## DATASET ENTRIES
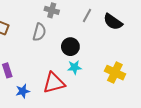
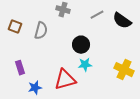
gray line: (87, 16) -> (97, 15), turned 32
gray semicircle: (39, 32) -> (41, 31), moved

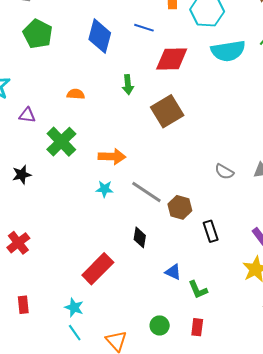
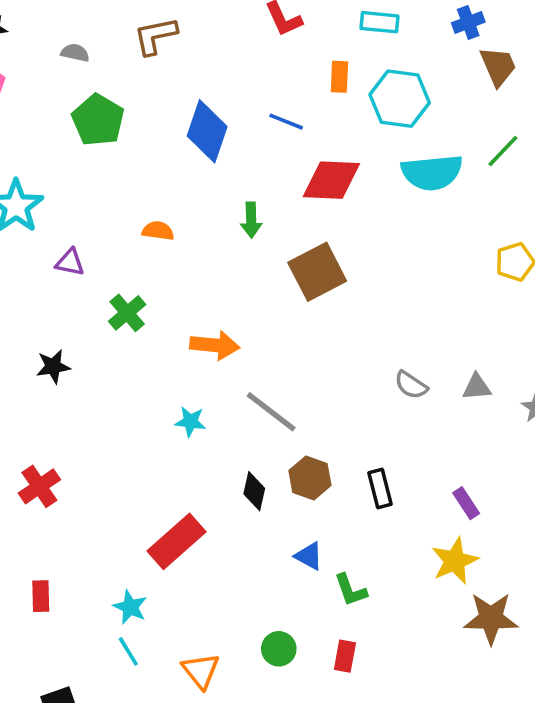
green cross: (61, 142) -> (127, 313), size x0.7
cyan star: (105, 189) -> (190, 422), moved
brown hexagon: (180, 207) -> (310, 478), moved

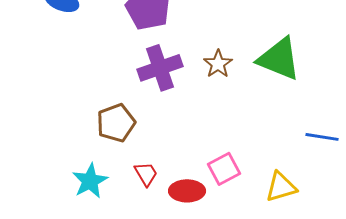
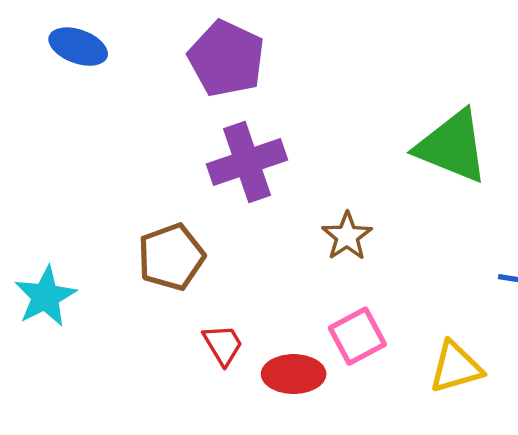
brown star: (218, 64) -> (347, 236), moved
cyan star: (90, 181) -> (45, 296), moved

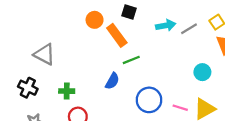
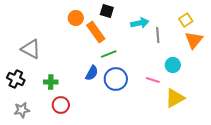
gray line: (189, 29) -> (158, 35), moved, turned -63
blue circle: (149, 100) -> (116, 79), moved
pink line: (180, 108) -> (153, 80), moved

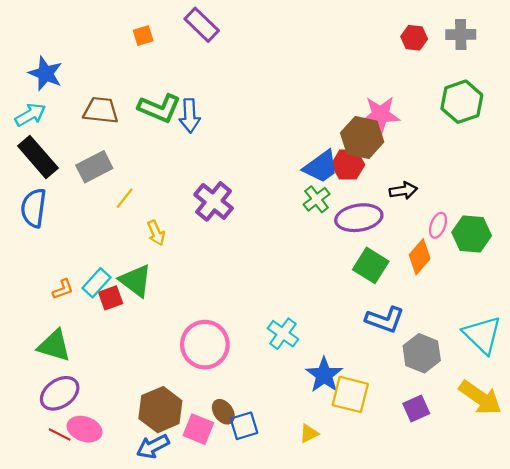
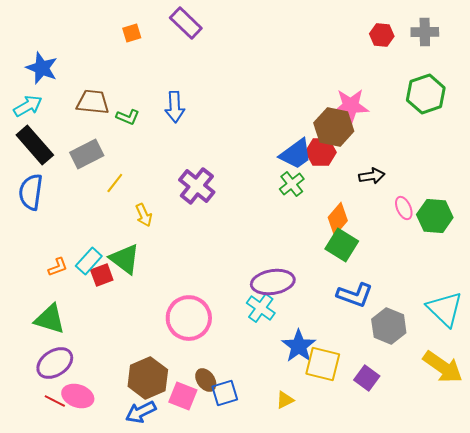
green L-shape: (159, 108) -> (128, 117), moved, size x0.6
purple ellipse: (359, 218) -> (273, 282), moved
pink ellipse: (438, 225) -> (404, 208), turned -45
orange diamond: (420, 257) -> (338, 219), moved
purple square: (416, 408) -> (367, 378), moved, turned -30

---

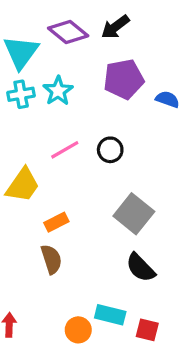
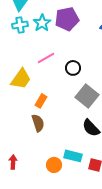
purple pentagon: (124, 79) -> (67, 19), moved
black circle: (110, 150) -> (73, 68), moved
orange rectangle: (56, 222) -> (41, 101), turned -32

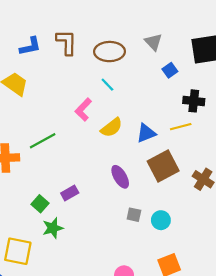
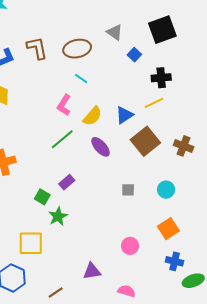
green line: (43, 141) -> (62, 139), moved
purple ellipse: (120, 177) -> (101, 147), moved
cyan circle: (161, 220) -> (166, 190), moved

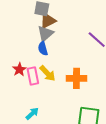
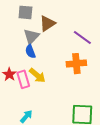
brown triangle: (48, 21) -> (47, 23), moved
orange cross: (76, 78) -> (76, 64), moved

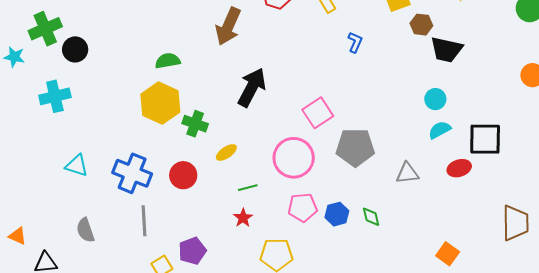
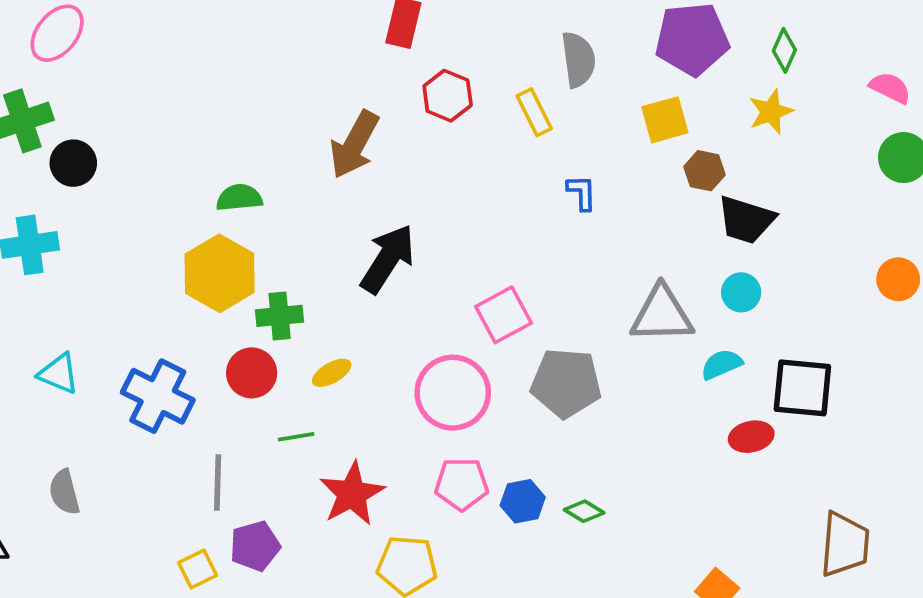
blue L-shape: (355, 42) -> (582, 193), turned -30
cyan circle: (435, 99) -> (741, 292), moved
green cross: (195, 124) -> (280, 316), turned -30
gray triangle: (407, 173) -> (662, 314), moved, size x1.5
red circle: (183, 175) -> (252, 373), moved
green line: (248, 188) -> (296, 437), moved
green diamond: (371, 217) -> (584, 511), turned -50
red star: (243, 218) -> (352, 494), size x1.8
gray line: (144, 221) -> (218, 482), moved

...

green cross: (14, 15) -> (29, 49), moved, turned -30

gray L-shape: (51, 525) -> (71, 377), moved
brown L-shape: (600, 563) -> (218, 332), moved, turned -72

## YOUR TASK
The lines in the records above that include the word "orange" must be copied out.

## THE ANSWER
orange diamond: (420, 257) -> (338, 219), moved
orange rectangle: (56, 222) -> (41, 101), turned -32
orange cross: (76, 78) -> (76, 64), moved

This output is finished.